SUPPLIED RECORDS:
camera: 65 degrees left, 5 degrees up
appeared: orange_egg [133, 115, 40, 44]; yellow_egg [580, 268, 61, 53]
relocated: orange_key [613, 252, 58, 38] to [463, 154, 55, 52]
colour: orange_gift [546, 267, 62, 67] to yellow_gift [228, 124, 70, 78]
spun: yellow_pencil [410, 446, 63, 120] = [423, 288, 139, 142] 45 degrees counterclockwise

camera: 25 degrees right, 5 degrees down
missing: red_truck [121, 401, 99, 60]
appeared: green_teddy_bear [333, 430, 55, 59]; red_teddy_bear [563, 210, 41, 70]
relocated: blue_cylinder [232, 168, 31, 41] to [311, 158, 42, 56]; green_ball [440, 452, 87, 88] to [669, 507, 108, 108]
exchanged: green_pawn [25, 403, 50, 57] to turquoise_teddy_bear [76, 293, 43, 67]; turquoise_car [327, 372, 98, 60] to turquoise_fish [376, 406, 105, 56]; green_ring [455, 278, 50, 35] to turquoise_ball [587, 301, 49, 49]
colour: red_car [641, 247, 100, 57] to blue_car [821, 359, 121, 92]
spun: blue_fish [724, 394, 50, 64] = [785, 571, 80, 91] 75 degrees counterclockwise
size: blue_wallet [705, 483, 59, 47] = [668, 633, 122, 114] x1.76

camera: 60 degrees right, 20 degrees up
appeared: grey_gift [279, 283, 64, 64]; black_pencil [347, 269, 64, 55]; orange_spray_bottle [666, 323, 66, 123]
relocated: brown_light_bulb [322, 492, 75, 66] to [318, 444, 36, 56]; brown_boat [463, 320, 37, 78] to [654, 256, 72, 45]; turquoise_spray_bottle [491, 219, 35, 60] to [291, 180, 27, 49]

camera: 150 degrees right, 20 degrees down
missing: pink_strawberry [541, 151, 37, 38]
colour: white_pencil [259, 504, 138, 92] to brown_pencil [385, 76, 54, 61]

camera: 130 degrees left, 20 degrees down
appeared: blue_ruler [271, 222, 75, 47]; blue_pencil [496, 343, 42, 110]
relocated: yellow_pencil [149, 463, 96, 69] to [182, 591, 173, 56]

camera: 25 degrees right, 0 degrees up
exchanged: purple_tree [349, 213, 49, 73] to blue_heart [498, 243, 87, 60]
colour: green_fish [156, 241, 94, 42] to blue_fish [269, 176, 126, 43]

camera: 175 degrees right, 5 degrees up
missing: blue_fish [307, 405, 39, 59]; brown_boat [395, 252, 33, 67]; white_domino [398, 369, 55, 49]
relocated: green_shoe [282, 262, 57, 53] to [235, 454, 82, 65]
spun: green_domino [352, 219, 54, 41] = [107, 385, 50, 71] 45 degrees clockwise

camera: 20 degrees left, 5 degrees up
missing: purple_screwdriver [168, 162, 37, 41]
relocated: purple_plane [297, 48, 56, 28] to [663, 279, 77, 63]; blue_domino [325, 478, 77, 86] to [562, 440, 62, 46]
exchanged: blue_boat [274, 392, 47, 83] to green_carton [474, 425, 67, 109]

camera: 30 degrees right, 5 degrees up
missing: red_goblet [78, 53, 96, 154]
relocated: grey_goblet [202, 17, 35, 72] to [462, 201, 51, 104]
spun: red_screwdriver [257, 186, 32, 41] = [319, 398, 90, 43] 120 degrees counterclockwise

EXERCISE AIM:
Quote the listing above from its first line to the line with "colour: orange_gift [546, 267, 62, 67]", inclusive, and add nothing.

THE COMPLETED TASK:
camera: 65 degrees left, 5 degrees up
appeared: orange_egg [133, 115, 40, 44]; yellow_egg [580, 268, 61, 53]
relocated: orange_key [613, 252, 58, 38] to [463, 154, 55, 52]
colour: orange_gift [546, 267, 62, 67] to yellow_gift [228, 124, 70, 78]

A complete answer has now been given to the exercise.